Task directions: Every line of the records that holds the word "scissors" should be copied out.

══════

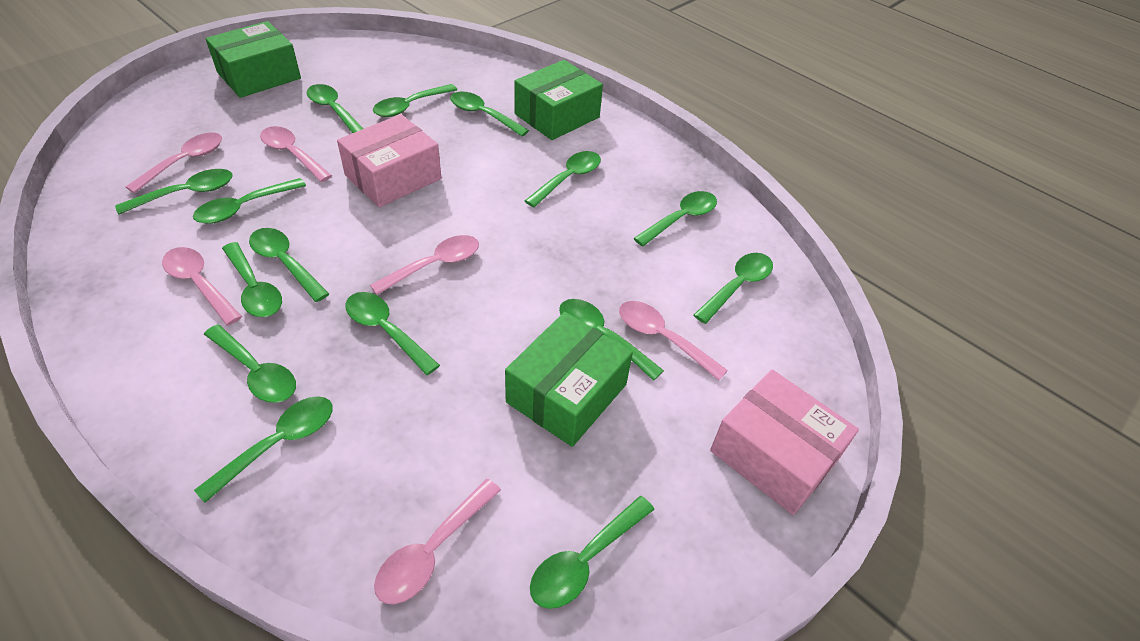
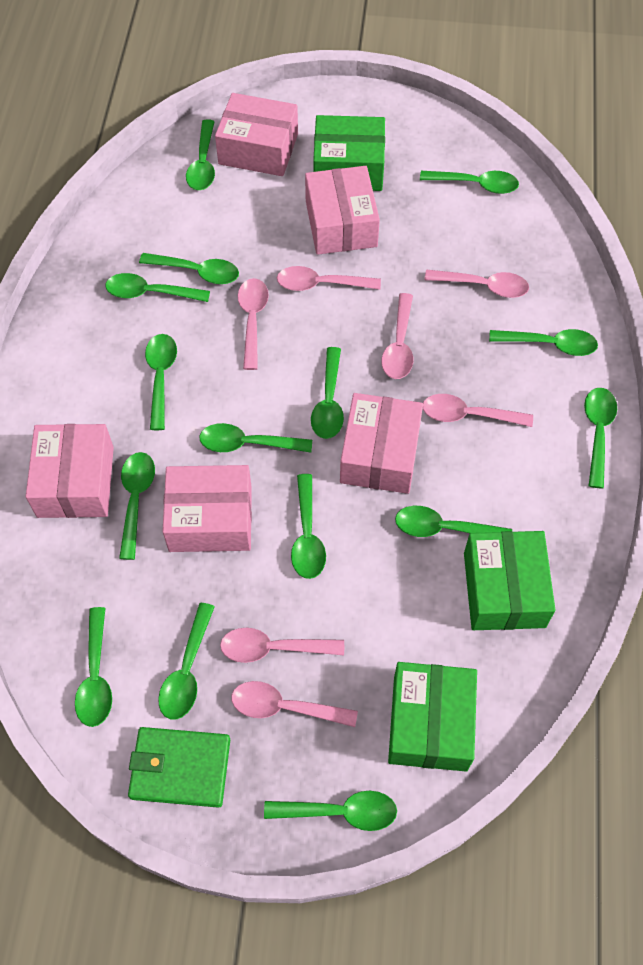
green wallet: 0 -> 1
pink box: 2 -> 5
pink spoon: 6 -> 7

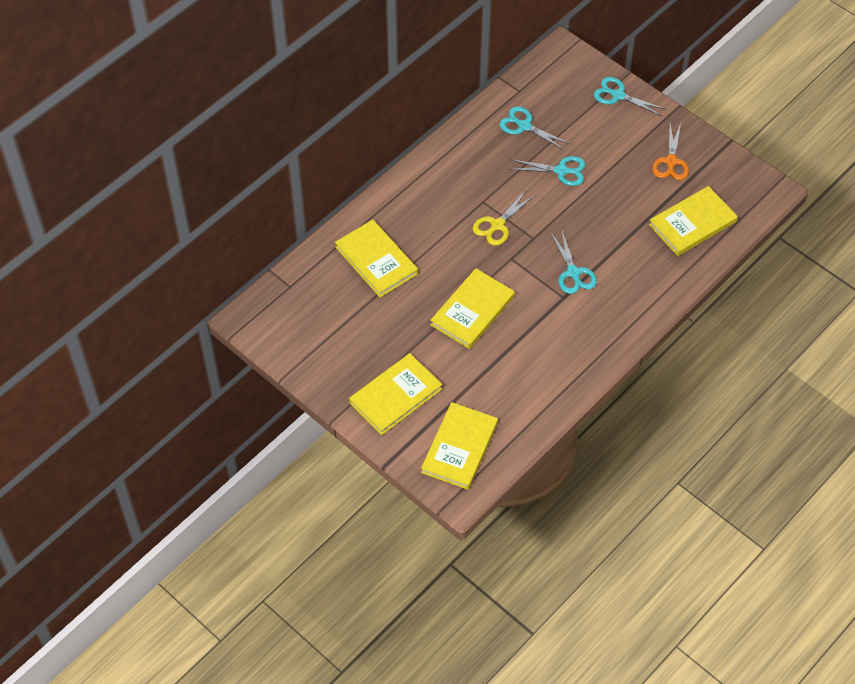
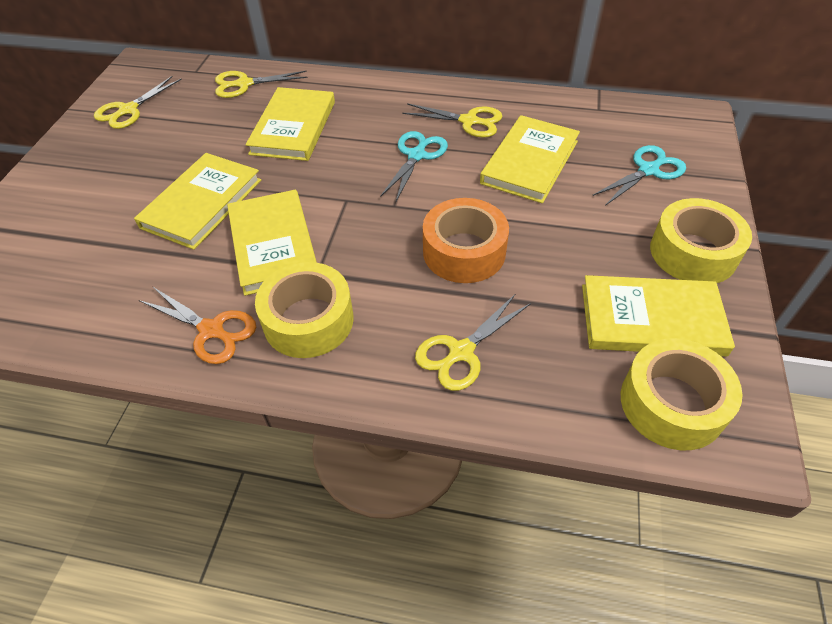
orange tape: 0 -> 1
turquoise scissors: 4 -> 2
yellow scissors: 1 -> 4
yellow tape: 0 -> 3

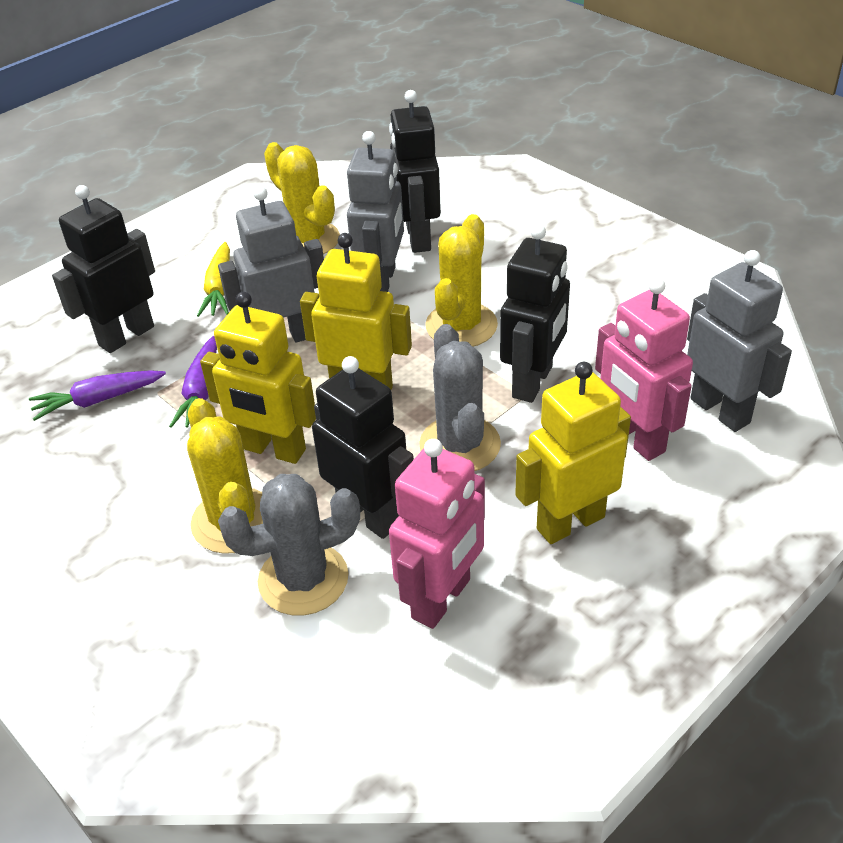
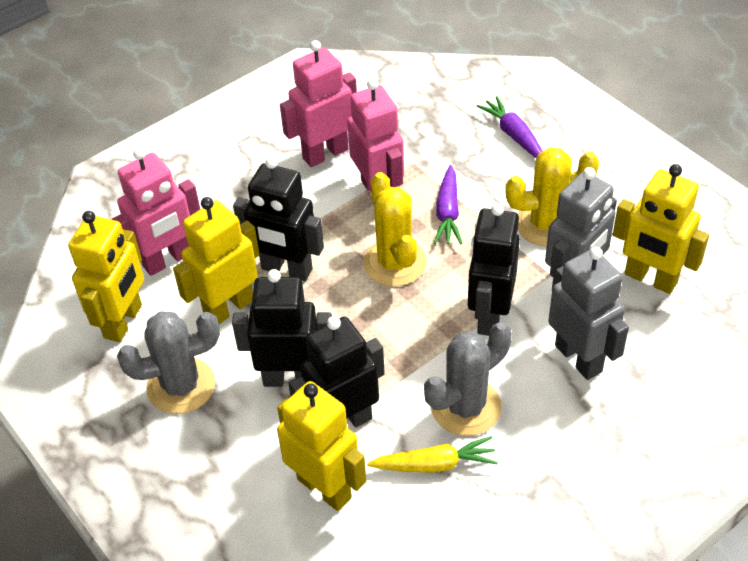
grey robot: 3 -> 2
pink robot: 2 -> 3
yellow cactus: 3 -> 2
yellow robot: 3 -> 4

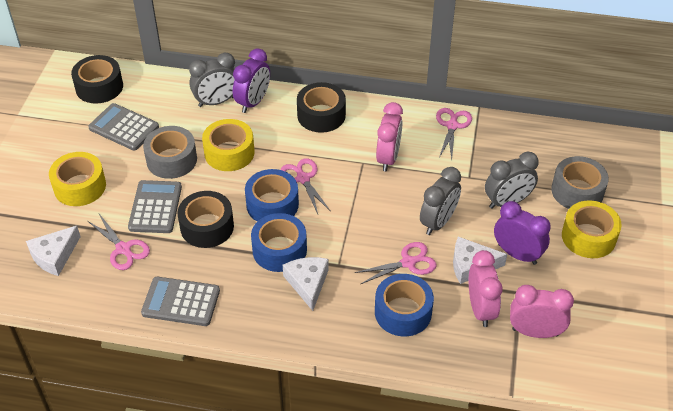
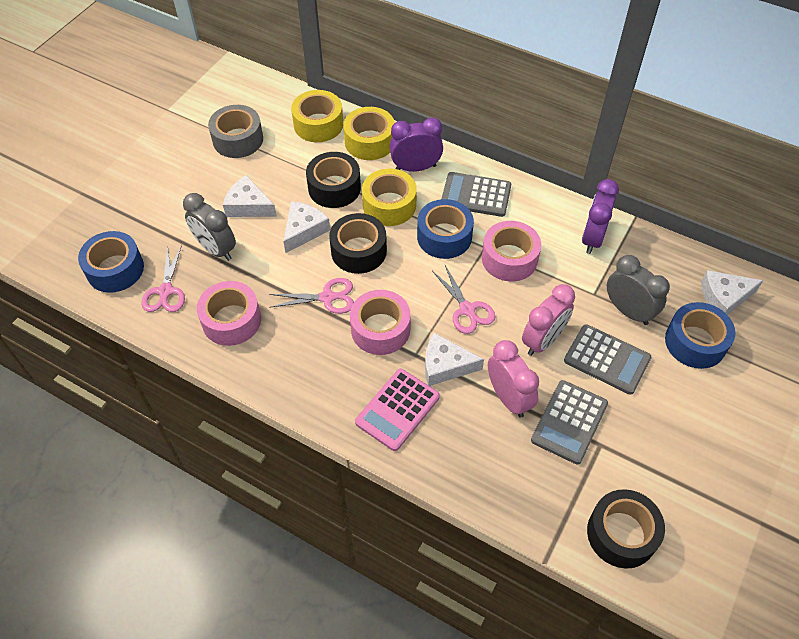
grey clock: 3 -> 2
grey tape: 2 -> 1
pink calculator: 0 -> 1
pink clock: 3 -> 2
pink scissors: 4 -> 3
pink tape: 0 -> 3
white cheese: 3 -> 4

══════

Task result:
turquoise scissors: 4 -> 2
yellow scissors: 1 -> 4
pink scissors: 4 -> 3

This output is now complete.